PROBLEM TO SOLVE —
Copy out the data below as written; omit any images.

DATA SHOWN —
════

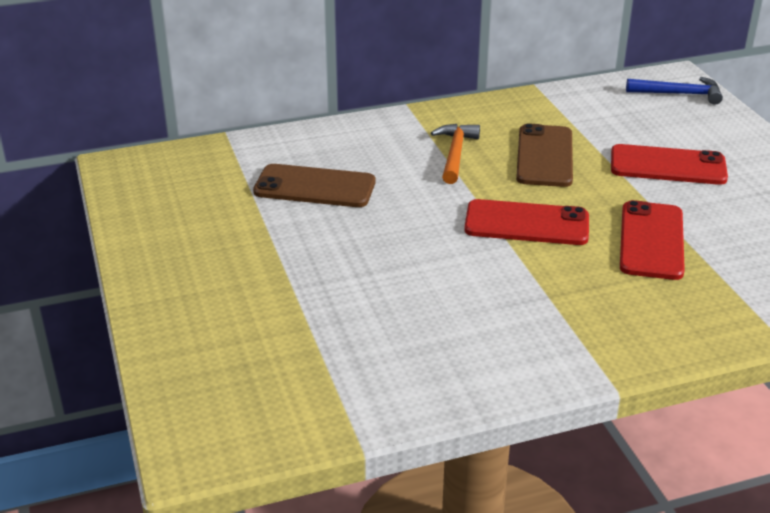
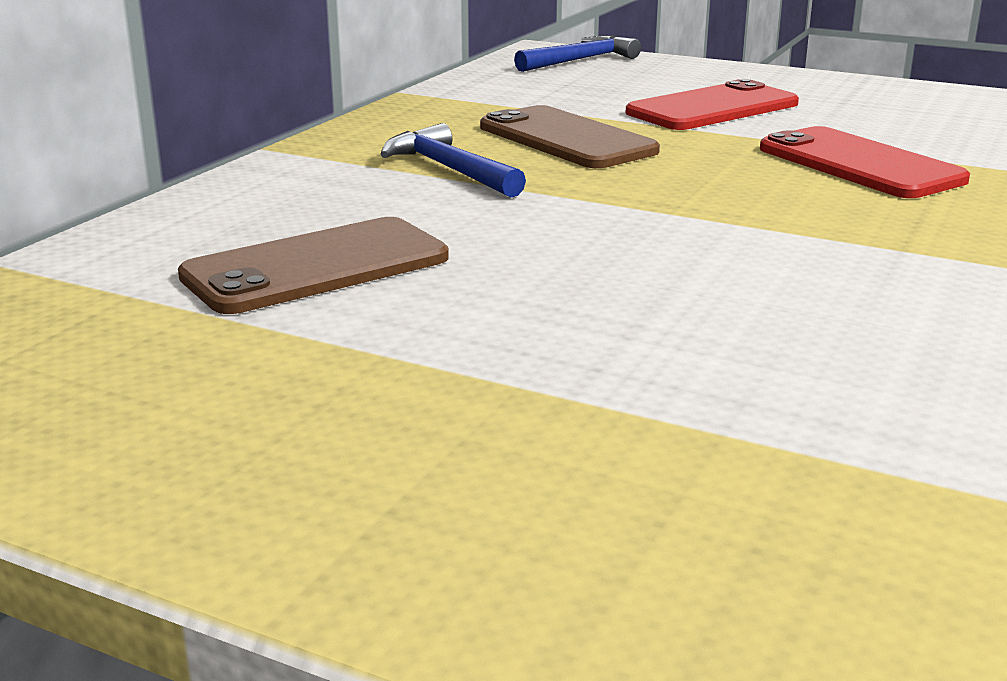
camera: 45 degrees left, 10 degrees down
(455, 154) = (450, 170): orange hammer -> blue hammer
(526, 223) = (701, 198): red phone -> none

════

SOLUTION TO THIS PROBLEM —
camera: 45 degrees left, 10 degrees down
(455, 154) = (450, 170): orange hammer -> blue hammer
(526, 223) = (701, 198): red phone -> none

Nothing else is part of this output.